◆ **Task to complete**
Write the listing out again word for word, skipping each picture.

◆ **Data shown**
____

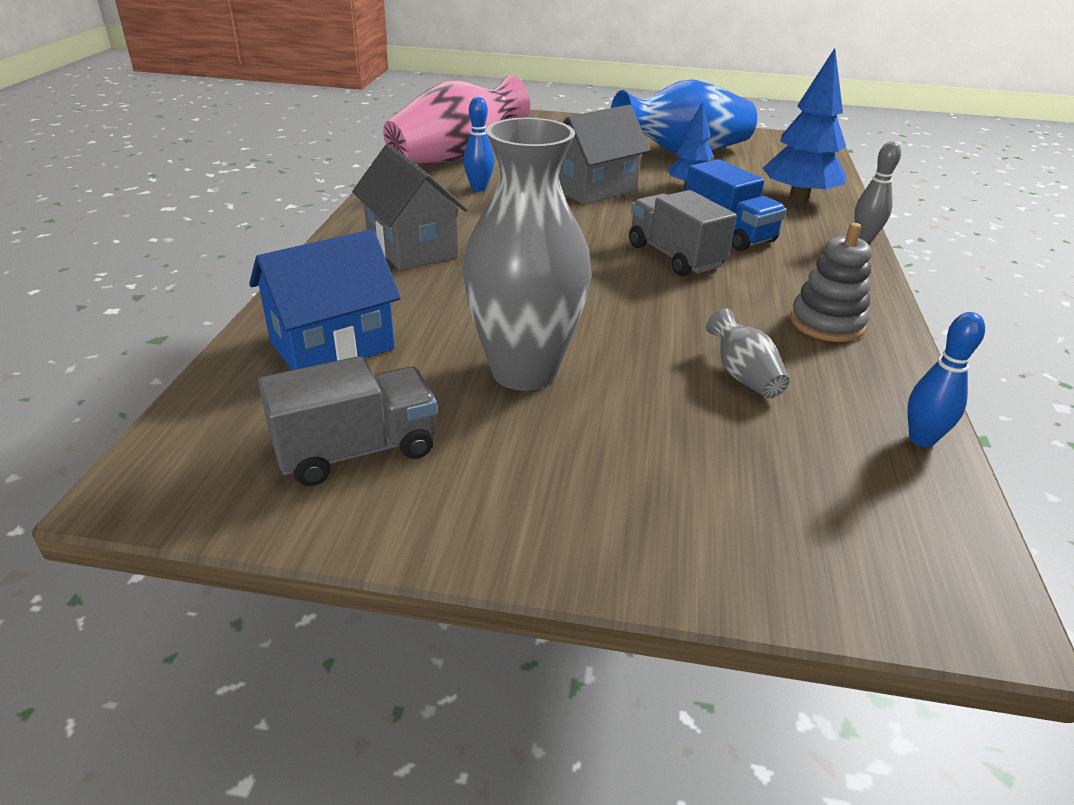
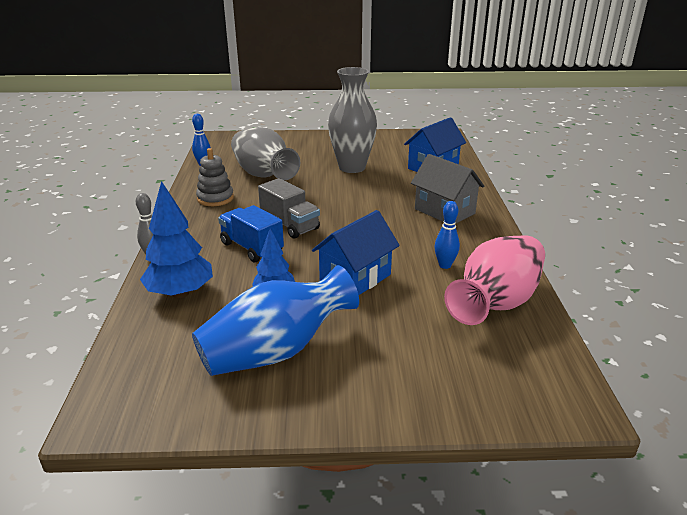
camera: 170 degrees right, 5 degrees down
(356, 451) = (393, 145): grey truck -> none
(594, 189) = (355, 278): grey house -> blue house
(743, 375) = (263, 175): grey vase -> grey vase, size x2.26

____

◆ **Task answer**
camera: 170 degrees right, 5 degrees down
(356, 451) = (393, 145): grey truck -> none
(594, 189) = (355, 278): grey house -> blue house
(743, 375) = (263, 175): grey vase -> grey vase, size x2.26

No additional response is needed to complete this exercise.